** Opening Information supplied block **

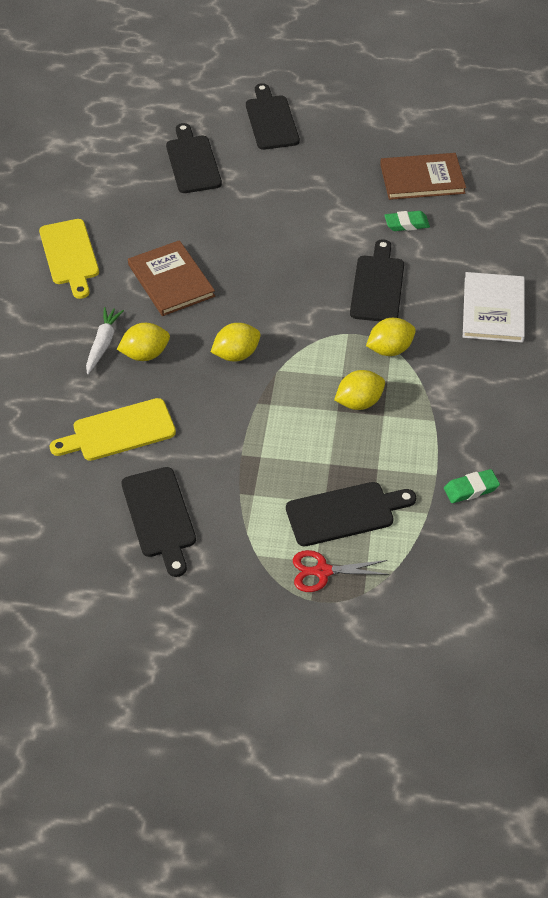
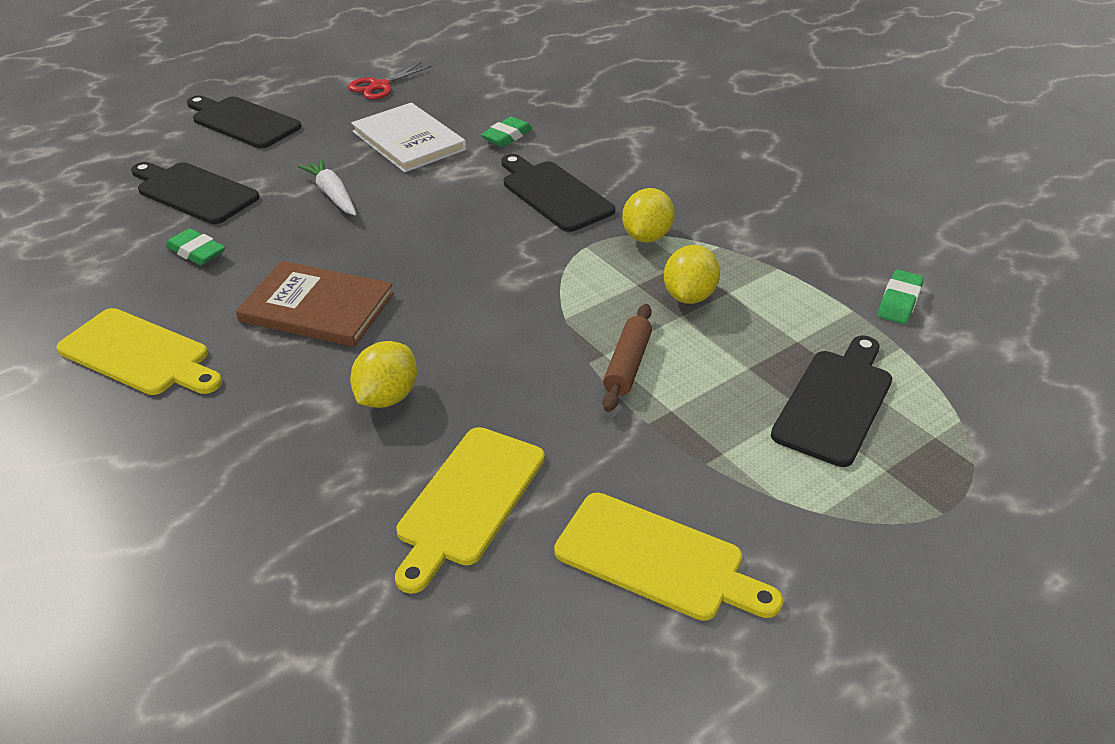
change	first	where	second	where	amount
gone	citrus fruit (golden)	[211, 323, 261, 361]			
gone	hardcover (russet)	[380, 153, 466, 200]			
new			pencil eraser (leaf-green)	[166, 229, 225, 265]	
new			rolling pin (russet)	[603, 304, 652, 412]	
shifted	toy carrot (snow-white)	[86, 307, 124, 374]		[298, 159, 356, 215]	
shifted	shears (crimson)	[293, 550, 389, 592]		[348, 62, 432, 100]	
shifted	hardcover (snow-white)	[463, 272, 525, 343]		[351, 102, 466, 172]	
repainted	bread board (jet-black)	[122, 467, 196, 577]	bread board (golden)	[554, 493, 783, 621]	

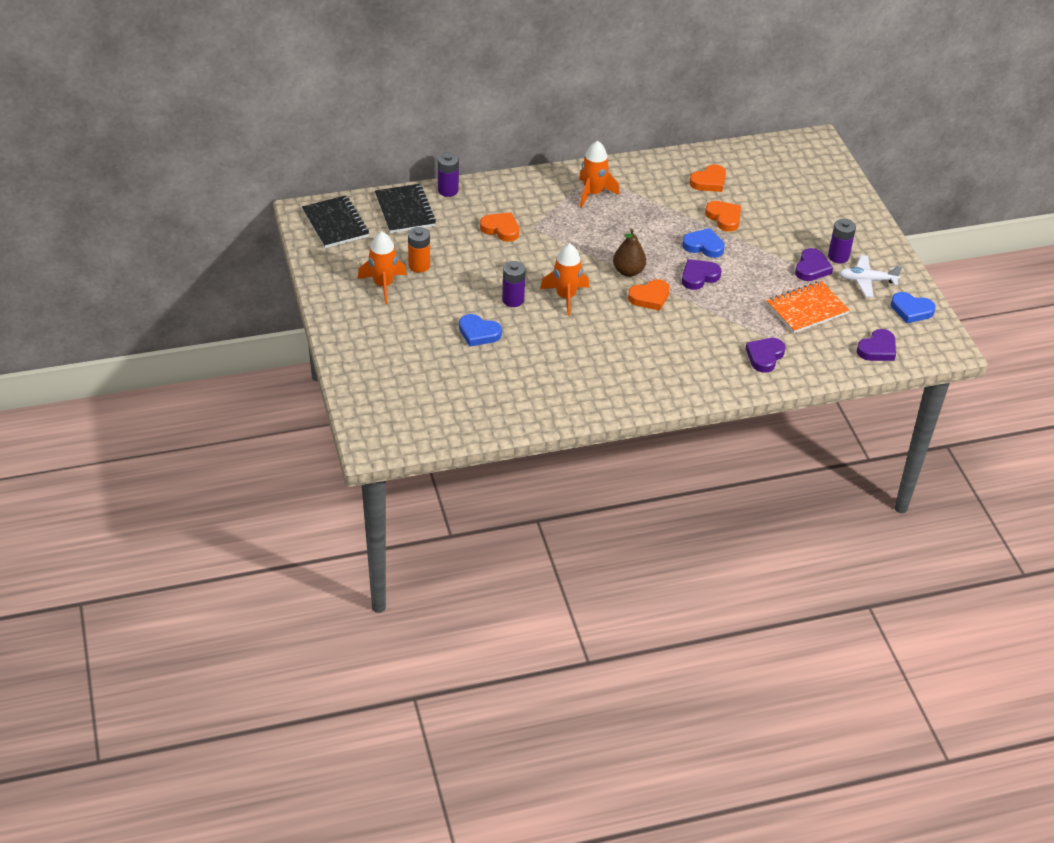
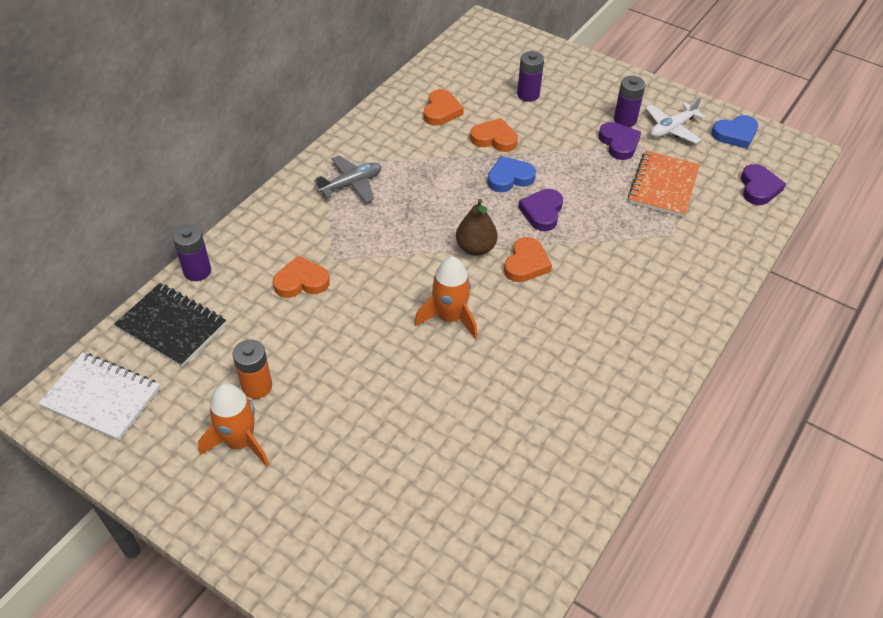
change	first	where	second	where	amount
gone	love heart (blue)	[459, 314, 502, 347]			
gone	love heart (purple)	[746, 338, 786, 373]			
shifted	power cell (purple)	[502, 261, 526, 307]		[517, 51, 544, 102]	
swapped	spaceship (orange)	[579, 141, 620, 208]	aeroplane (grey)	[314, 155, 382, 202]	
repainted	notepad (jet-black)	[302, 195, 369, 248]	notepad (snow-white)	[38, 353, 160, 441]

** Closing Information supplied block **

**Task details:** Give back exactly the lines above, from the line containing "304, 652, 412]" through the line containing "102, 466, 172]", with both end lines and nothing more.

**Task solution:**
new			rolling pin (russet)	[603, 304, 652, 412]	
shifted	toy carrot (snow-white)	[86, 307, 124, 374]		[298, 159, 356, 215]	
shifted	shears (crimson)	[293, 550, 389, 592]		[348, 62, 432, 100]	
shifted	hardcover (snow-white)	[463, 272, 525, 343]		[351, 102, 466, 172]	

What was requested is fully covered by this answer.